▸ Extracted data:
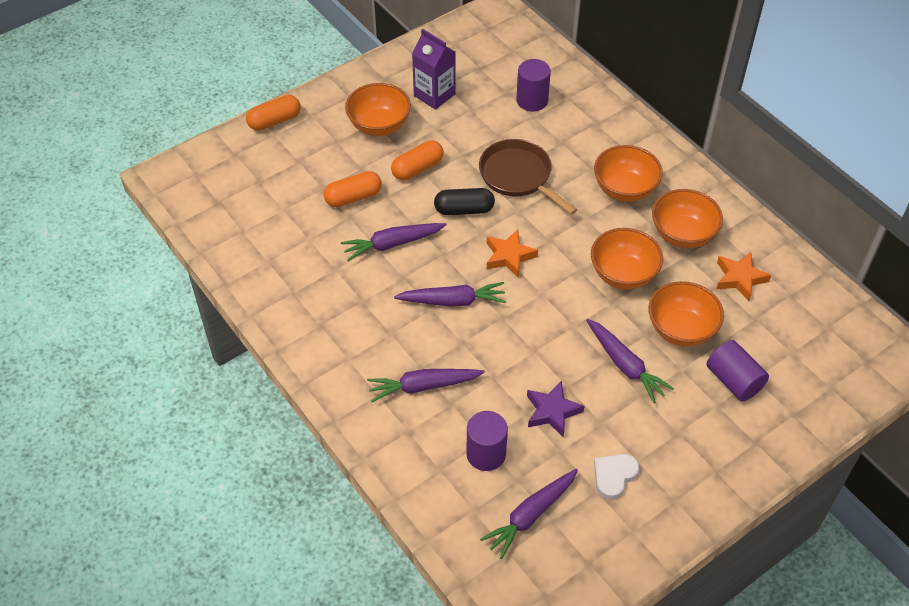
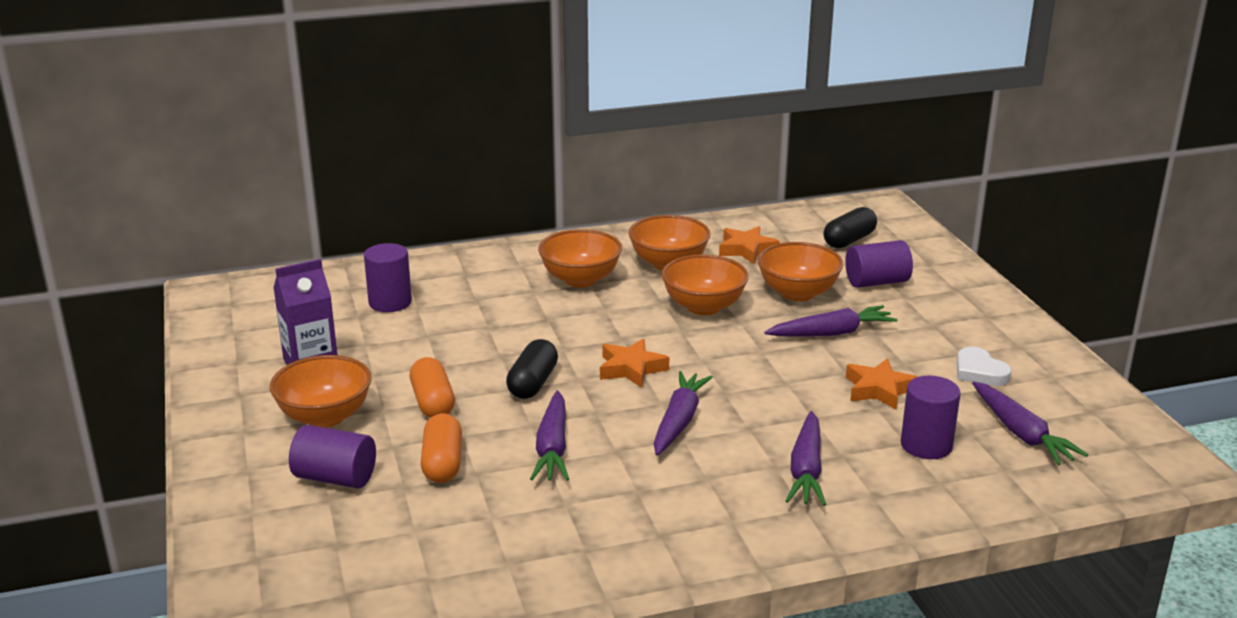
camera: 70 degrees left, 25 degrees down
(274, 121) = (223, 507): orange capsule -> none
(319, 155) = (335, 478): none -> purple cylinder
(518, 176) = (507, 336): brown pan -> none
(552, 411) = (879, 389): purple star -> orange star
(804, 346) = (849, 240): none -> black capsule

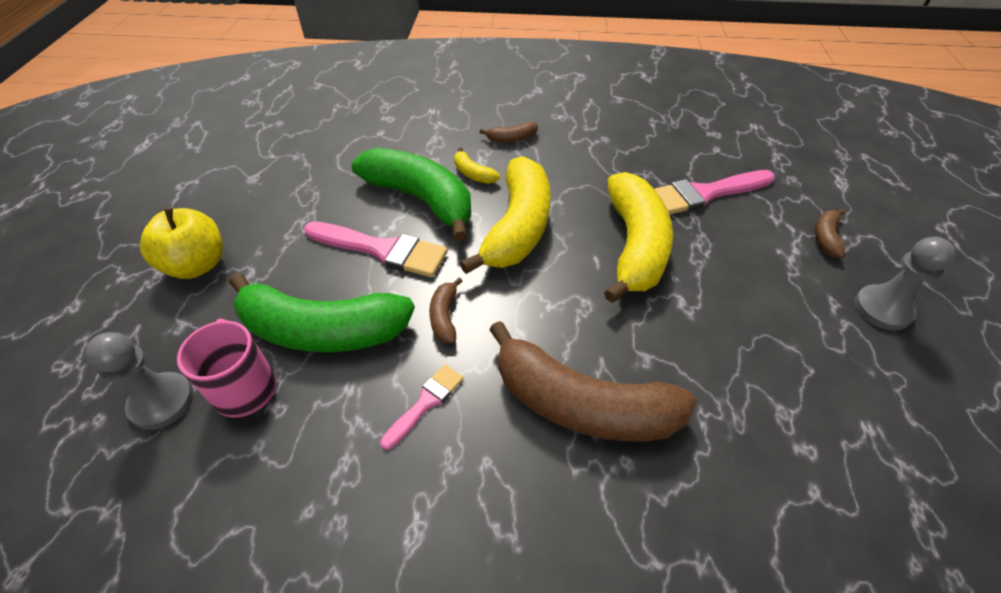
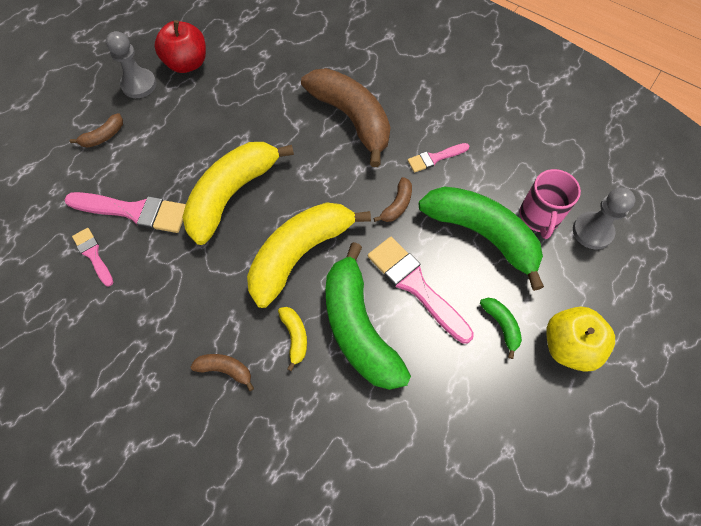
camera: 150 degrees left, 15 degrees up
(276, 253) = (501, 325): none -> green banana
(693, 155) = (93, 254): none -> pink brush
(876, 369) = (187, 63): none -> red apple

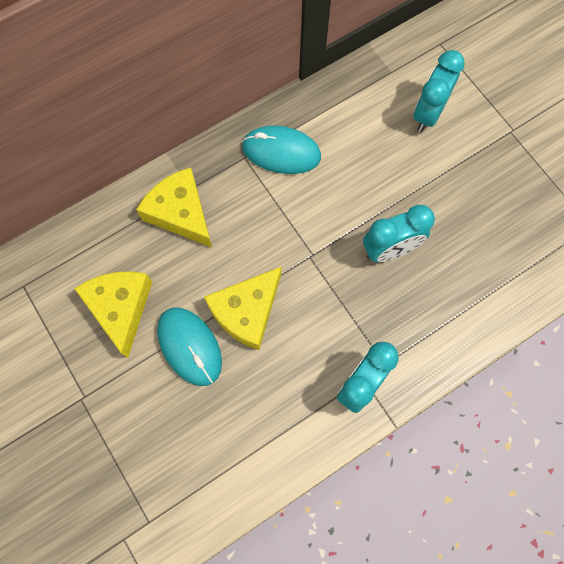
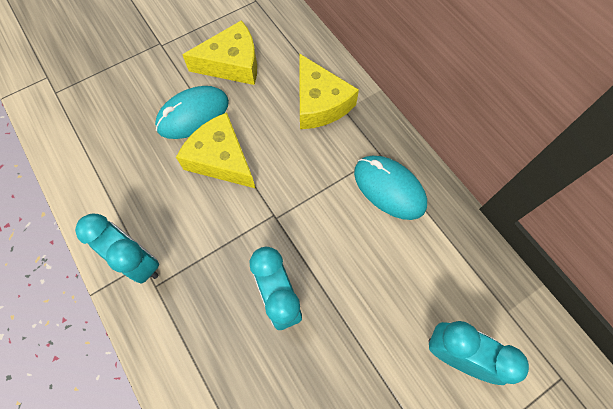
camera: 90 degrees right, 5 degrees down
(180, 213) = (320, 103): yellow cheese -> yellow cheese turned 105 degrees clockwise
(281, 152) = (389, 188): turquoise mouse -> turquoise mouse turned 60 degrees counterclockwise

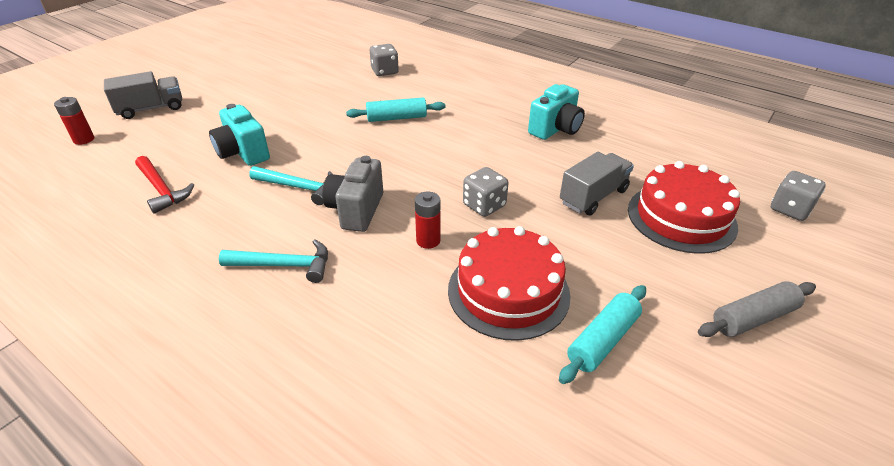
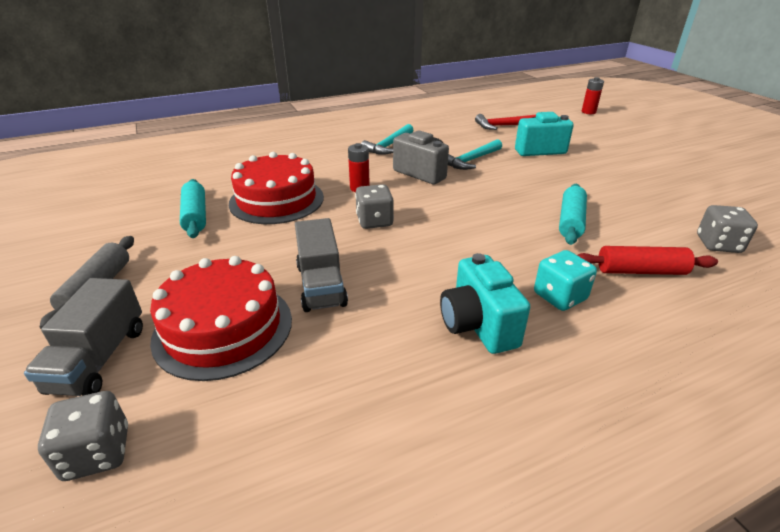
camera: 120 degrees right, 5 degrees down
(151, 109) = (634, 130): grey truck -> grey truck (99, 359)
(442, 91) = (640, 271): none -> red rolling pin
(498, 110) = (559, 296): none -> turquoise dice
...
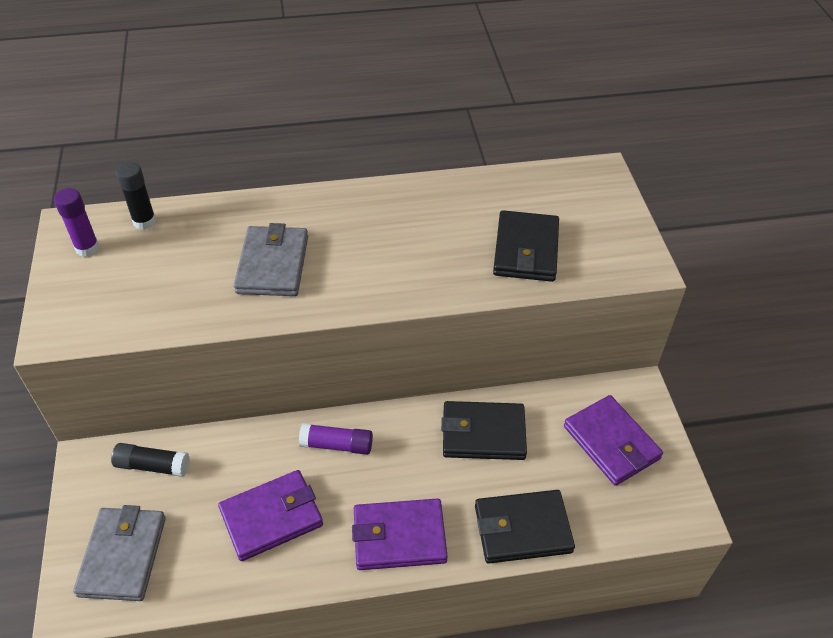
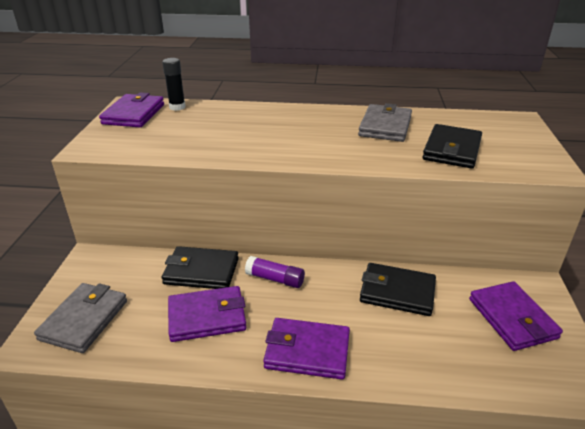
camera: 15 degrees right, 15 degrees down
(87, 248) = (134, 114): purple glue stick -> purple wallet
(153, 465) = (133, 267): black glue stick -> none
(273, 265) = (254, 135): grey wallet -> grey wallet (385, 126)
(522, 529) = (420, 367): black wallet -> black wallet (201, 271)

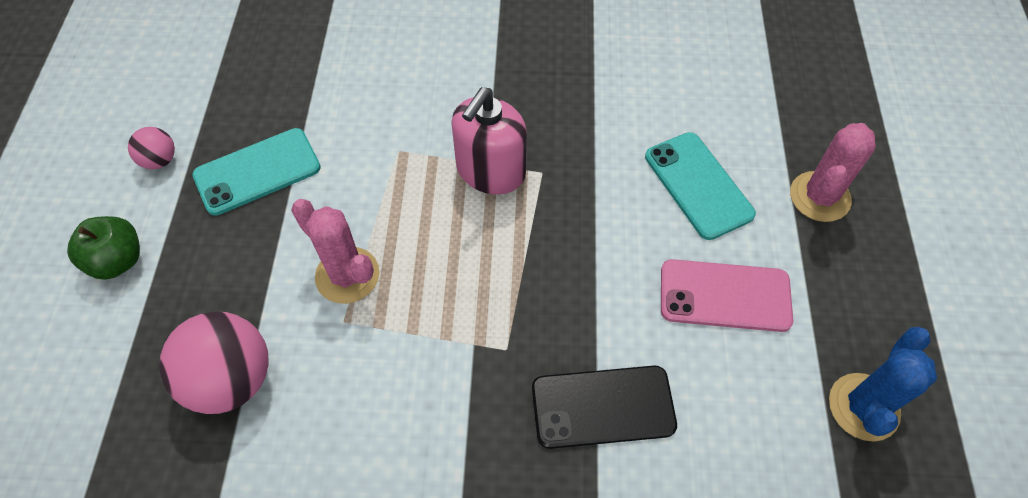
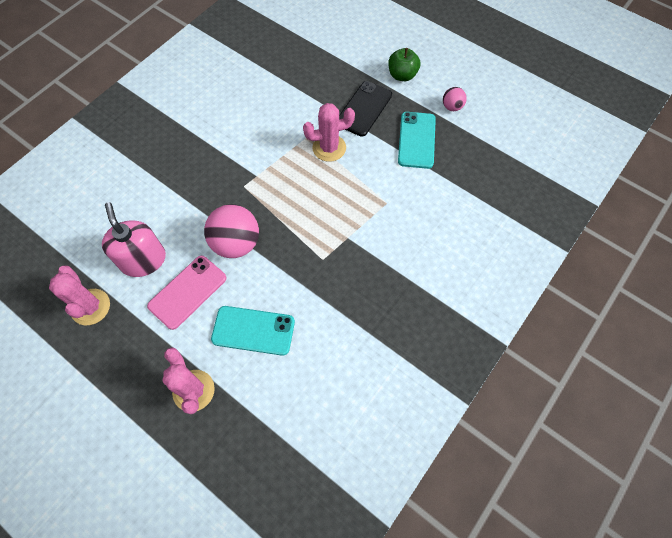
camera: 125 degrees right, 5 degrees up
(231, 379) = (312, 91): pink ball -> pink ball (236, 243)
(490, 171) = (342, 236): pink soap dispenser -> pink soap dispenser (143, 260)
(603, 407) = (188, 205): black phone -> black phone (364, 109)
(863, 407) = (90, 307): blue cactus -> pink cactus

▸ Task item:
In the listing, return each line containing the string "stick".

▸ Answer below:
(87, 248) = (134, 114): purple glue stick -> purple wallet
(153, 465) = (133, 267): black glue stick -> none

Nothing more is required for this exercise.